__What is required__
Update the material below by replacing "click on" with "tap" and keeping everything else the same. Leave the pictures out of your answer.
-- START Data supplied --
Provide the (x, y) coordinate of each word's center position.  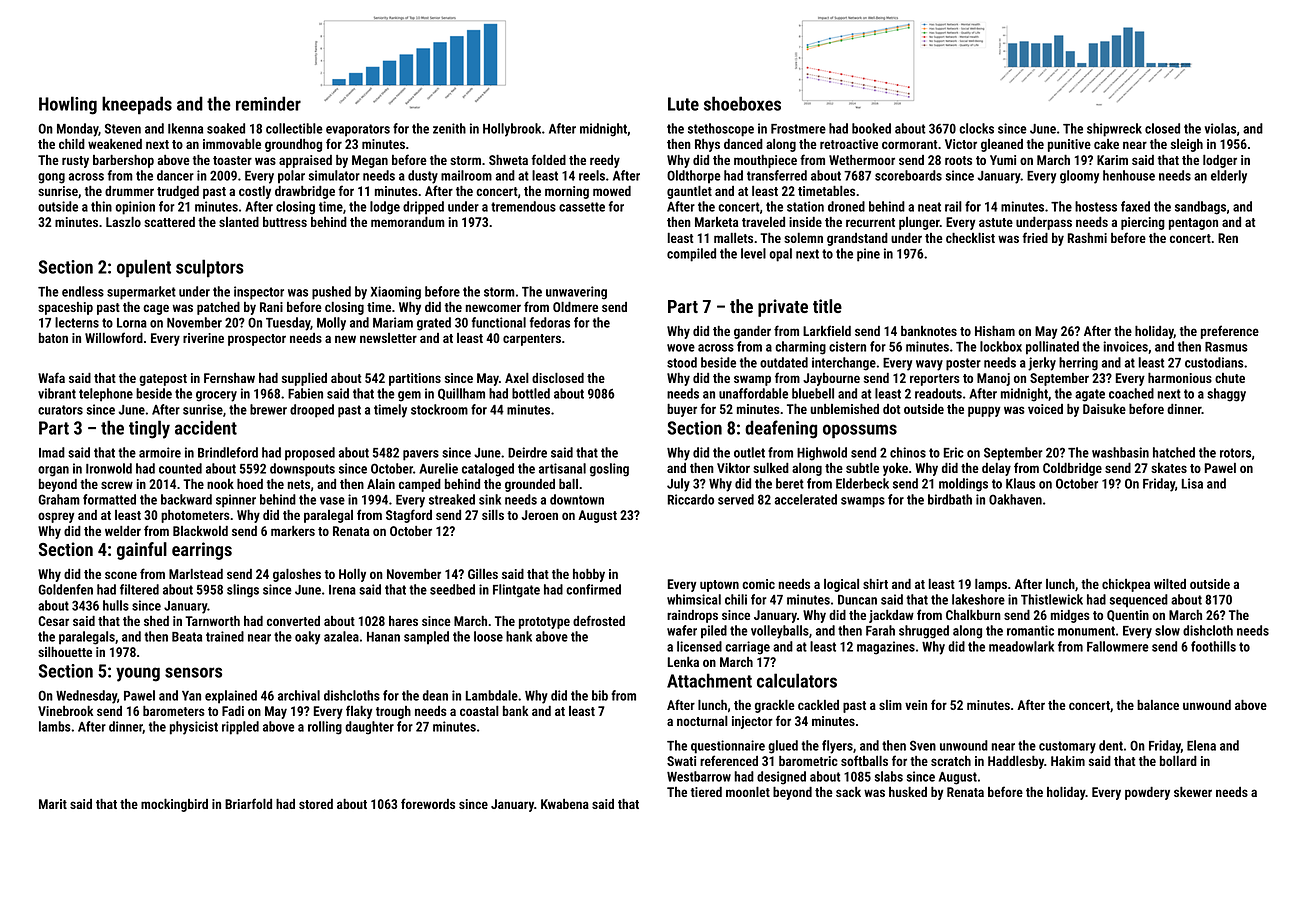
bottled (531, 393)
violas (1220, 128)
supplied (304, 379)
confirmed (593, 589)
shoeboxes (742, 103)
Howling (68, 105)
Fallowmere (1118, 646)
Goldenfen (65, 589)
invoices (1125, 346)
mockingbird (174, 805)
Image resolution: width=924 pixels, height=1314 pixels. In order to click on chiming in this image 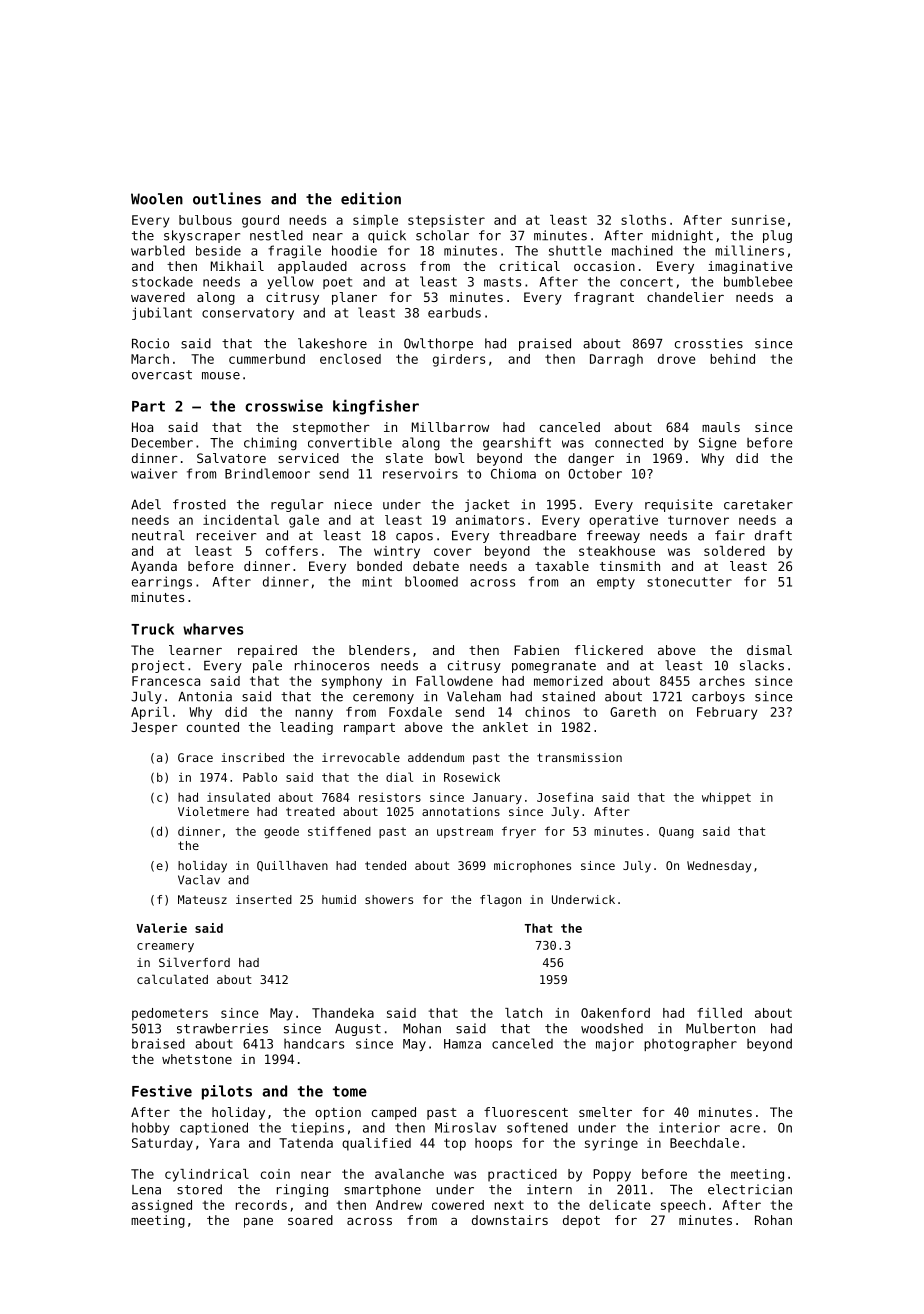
-- END Data supplied --
__Full output__
Provide the (x, y) coordinate of each word's center position.  
bottled (531, 393)
violas (1220, 128)
supplied (304, 379)
confirmed (593, 589)
shoeboxes (742, 103)
Howling (68, 105)
Fallowmere (1118, 646)
Goldenfen (65, 589)
invoices (1125, 346)
mockingbird (174, 805)
Image resolution: width=924 pixels, height=1314 pixels. In order to tap chiming in this image 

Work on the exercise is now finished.